▸ **EXERCISE BRIEF**:
Check each line of the records below for the word "blue" and copy those where it appears.

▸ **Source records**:
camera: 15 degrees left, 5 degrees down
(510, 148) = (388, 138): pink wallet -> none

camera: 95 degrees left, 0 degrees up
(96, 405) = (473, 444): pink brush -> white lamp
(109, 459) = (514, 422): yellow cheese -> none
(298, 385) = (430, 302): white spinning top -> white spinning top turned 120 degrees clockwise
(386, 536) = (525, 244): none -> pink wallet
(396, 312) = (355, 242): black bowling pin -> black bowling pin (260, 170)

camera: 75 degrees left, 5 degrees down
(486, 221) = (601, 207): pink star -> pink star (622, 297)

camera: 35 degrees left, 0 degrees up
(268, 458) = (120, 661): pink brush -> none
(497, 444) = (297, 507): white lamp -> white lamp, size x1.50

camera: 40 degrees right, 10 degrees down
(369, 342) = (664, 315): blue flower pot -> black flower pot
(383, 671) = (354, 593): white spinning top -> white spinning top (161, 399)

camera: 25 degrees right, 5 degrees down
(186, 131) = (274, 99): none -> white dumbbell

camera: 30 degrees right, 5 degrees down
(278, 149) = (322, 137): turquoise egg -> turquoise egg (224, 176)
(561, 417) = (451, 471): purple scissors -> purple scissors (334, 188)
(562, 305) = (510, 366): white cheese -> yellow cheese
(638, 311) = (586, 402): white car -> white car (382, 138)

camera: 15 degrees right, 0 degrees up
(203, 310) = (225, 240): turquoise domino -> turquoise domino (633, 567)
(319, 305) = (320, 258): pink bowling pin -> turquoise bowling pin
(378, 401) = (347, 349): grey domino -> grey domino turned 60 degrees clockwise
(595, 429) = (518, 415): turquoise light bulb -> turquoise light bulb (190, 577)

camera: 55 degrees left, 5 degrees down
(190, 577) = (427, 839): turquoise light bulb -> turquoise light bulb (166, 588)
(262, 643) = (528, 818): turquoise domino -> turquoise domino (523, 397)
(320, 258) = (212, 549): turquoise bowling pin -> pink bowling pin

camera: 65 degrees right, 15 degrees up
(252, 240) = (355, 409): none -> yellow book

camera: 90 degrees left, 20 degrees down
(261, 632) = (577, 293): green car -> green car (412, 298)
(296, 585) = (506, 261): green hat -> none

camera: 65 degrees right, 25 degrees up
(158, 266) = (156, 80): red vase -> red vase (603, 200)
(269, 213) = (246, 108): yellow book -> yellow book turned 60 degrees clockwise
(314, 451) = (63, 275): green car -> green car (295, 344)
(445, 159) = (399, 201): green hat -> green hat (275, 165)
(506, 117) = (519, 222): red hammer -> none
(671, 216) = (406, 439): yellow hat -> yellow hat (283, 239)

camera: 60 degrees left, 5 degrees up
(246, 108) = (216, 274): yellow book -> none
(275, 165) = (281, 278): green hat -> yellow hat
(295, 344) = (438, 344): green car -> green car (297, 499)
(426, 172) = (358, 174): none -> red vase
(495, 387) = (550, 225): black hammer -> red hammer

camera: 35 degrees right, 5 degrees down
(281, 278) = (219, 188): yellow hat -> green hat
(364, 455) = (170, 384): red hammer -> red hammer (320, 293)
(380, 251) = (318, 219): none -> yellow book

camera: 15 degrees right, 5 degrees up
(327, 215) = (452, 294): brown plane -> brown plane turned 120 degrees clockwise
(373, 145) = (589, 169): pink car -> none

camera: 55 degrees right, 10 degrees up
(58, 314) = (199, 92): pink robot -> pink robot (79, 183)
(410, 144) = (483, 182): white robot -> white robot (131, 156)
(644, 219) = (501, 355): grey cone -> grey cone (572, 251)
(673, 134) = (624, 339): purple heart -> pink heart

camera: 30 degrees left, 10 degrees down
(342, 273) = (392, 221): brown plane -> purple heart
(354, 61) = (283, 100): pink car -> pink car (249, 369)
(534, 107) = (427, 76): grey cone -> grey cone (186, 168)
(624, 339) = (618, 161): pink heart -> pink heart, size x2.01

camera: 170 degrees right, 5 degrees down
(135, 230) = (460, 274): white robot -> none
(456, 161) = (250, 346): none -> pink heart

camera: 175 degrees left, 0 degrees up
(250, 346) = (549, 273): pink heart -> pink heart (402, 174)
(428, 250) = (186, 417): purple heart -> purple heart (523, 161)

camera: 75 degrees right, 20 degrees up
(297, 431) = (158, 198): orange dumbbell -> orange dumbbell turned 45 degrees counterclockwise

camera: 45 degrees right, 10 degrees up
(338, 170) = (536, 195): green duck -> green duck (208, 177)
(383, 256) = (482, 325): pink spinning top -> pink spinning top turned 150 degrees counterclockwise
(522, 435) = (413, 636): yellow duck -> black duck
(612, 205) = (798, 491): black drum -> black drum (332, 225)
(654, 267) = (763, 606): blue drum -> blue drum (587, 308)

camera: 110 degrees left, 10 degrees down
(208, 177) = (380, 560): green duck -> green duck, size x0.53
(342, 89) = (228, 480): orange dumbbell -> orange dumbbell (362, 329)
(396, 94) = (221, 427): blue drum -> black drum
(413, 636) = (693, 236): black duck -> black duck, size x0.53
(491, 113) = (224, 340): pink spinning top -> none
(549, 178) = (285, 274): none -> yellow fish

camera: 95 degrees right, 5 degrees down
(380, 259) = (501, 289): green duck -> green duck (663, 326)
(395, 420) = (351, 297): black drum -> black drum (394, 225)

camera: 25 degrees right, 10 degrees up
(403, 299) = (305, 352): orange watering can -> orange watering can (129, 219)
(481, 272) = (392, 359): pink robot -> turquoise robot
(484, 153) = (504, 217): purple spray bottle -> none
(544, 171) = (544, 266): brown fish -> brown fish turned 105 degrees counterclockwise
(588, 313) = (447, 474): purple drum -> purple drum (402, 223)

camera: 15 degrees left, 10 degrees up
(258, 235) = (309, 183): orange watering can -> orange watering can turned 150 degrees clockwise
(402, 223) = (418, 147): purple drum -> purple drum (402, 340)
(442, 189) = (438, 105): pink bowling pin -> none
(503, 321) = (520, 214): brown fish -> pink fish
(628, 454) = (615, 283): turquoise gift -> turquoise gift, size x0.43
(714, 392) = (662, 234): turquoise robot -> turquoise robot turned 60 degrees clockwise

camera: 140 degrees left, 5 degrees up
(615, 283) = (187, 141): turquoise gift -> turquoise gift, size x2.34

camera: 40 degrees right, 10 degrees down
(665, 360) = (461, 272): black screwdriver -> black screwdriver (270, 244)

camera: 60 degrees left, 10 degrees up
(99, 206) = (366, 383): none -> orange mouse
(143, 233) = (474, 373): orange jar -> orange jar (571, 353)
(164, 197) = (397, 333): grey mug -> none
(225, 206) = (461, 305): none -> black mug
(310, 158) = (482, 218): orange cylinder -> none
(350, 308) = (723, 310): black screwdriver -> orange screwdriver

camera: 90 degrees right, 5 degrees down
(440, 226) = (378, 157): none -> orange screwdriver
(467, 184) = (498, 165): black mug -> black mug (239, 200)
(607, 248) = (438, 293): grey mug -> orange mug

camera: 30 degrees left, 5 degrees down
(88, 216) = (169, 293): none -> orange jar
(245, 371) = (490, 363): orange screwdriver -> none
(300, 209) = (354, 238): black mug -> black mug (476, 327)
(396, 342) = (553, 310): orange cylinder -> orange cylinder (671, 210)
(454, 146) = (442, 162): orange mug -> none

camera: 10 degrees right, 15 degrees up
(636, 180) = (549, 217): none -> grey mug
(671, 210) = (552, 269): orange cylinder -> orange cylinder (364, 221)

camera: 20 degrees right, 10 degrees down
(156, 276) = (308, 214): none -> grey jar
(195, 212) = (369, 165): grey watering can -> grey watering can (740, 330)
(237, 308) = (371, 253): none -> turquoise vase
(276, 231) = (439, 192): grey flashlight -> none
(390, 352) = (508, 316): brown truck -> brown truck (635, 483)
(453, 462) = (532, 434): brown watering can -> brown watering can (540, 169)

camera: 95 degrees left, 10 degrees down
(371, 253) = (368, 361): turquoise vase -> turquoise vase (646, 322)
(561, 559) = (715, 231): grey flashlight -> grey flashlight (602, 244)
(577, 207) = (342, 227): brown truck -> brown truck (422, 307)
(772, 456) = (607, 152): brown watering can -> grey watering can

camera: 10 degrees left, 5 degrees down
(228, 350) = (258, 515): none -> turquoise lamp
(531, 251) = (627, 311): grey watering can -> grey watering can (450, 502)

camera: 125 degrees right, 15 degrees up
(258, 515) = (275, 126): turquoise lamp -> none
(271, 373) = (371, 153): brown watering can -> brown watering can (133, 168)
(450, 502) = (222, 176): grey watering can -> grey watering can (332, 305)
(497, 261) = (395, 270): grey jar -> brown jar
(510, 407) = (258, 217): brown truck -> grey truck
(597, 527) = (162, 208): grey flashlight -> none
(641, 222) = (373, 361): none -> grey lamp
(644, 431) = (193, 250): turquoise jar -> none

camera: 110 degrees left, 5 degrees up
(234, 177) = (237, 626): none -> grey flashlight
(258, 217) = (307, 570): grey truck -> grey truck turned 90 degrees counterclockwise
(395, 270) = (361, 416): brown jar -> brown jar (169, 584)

▸ **EXERCISE RESULT**:
(369, 342) = (664, 315): blue flower pot -> black flower pot
(654, 267) = (763, 606): blue drum -> blue drum (587, 308)
(396, 94) = (221, 427): blue drum -> black drum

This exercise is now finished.